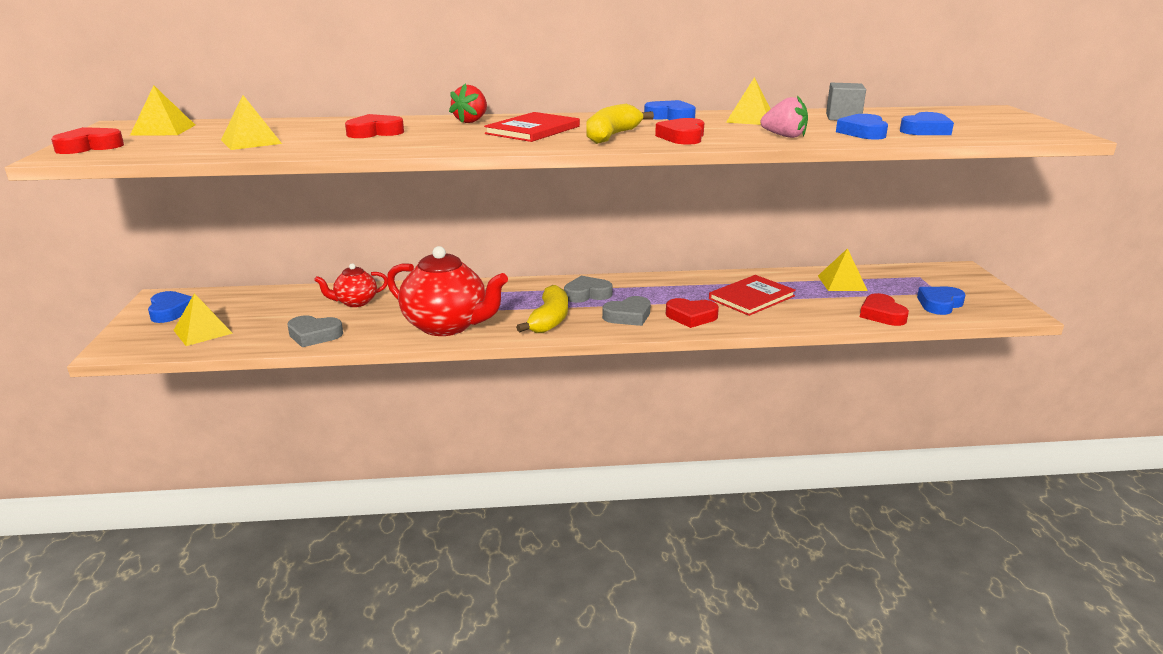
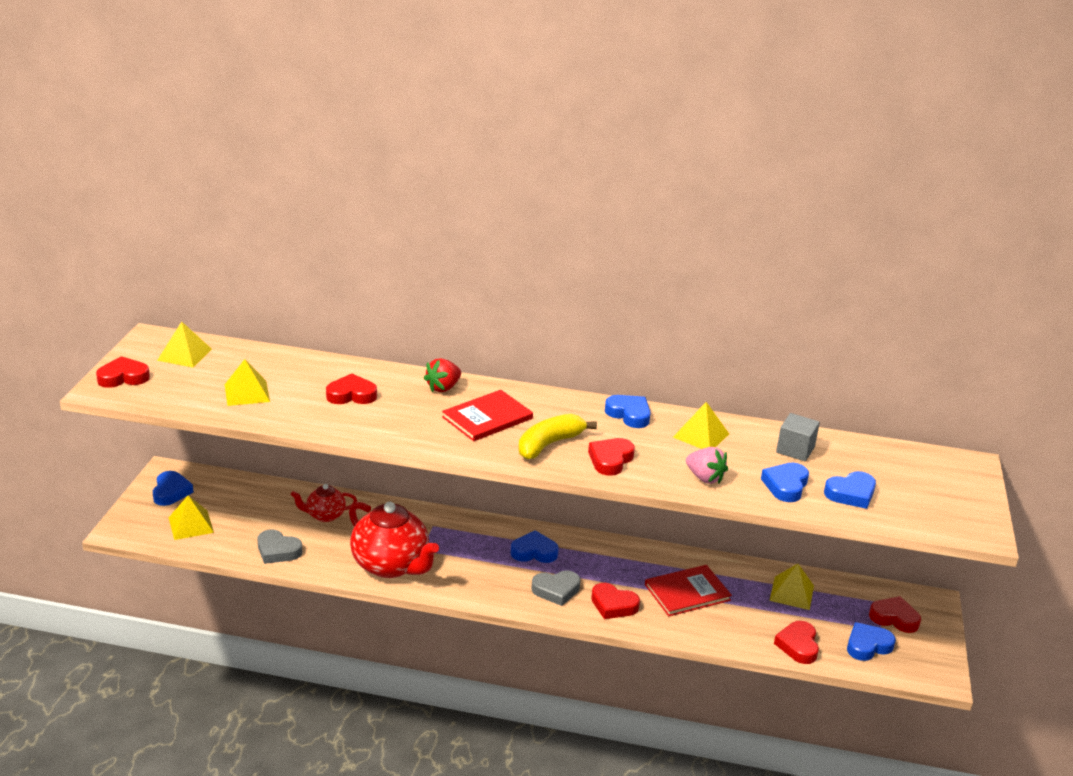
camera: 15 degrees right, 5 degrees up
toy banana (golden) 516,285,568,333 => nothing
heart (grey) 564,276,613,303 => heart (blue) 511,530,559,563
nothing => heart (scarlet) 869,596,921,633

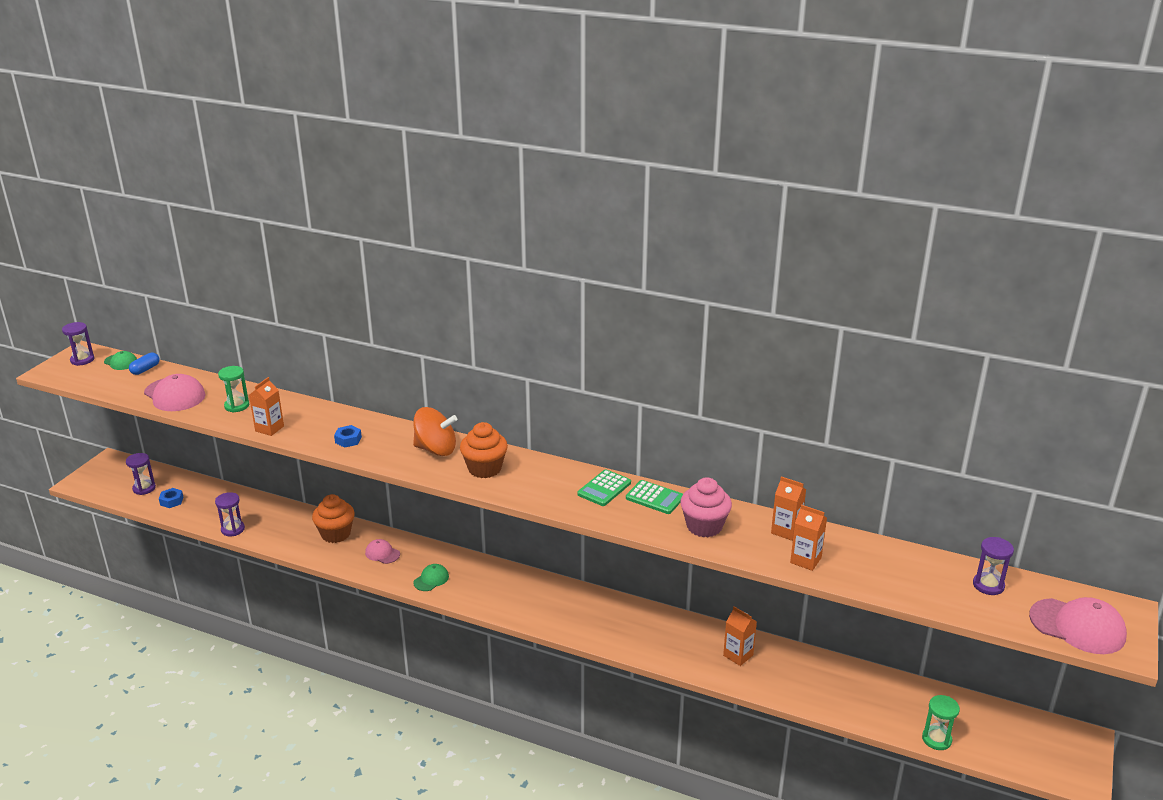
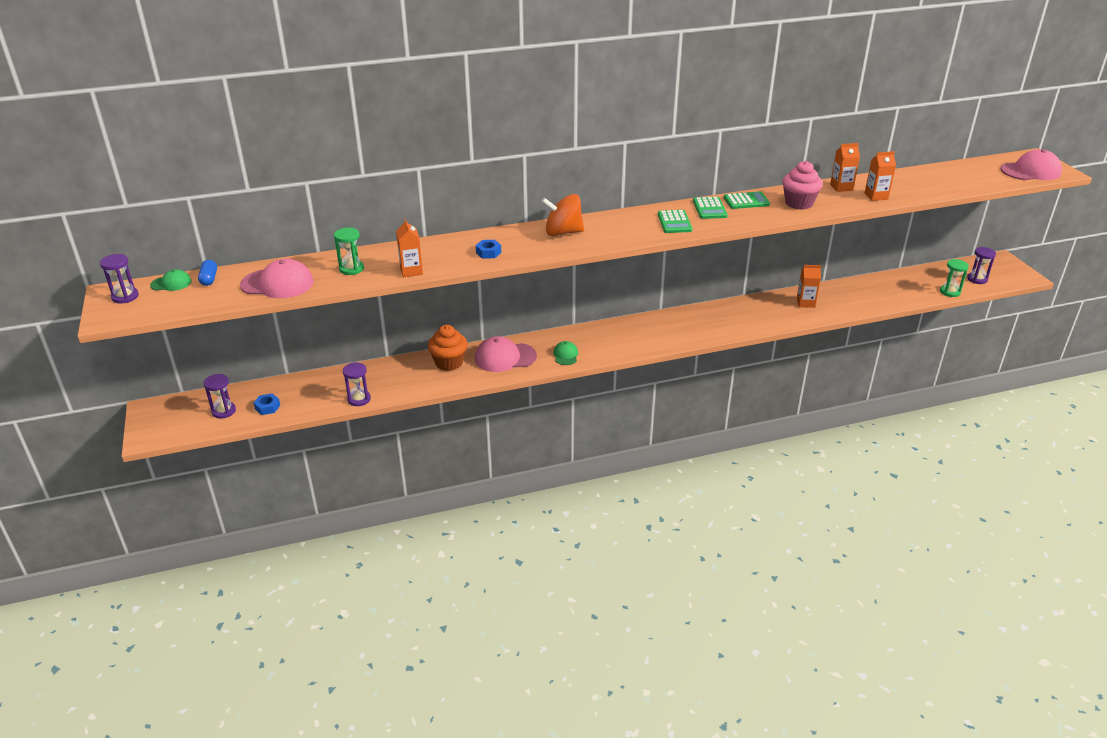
camera: 40 degrees left, 5 degrees up
cap (pink) 365,539,400,564 => cap (pink) 475,336,537,372, x1.84
toy top (orange) 413,407,457,456 => toy top (orange) 541,194,584,236, 150 degrees counterclockwise
fairy cake (orange) 460,422,508,478 => nothing
hourglass (royal purple) 973,537,1014,595 => hourglass (royal purple) 967,247,996,284, relocated
nothing => pocket calculator (green) 658,210,692,233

........

§ WHAT YOU ARE ASKED TO DO: Once the pictures are dropped, please print every remaining line of the material verbatim.

§ ANSWER SPACE:
camera: 15 degrees right, 5 degrees up
toy banana (golden) 516,285,568,333 => nothing
heart (grey) 564,276,613,303 => heart (blue) 511,530,559,563
nothing => heart (scarlet) 869,596,921,633

camera: 40 degrees left, 5 degrees up
cap (pink) 365,539,400,564 => cap (pink) 475,336,537,372, x1.84
toy top (orange) 413,407,457,456 => toy top (orange) 541,194,584,236, 150 degrees counterclockwise
fairy cake (orange) 460,422,508,478 => nothing
hourglass (royal purple) 973,537,1014,595 => hourglass (royal purple) 967,247,996,284, relocated
nothing => pocket calculator (green) 658,210,692,233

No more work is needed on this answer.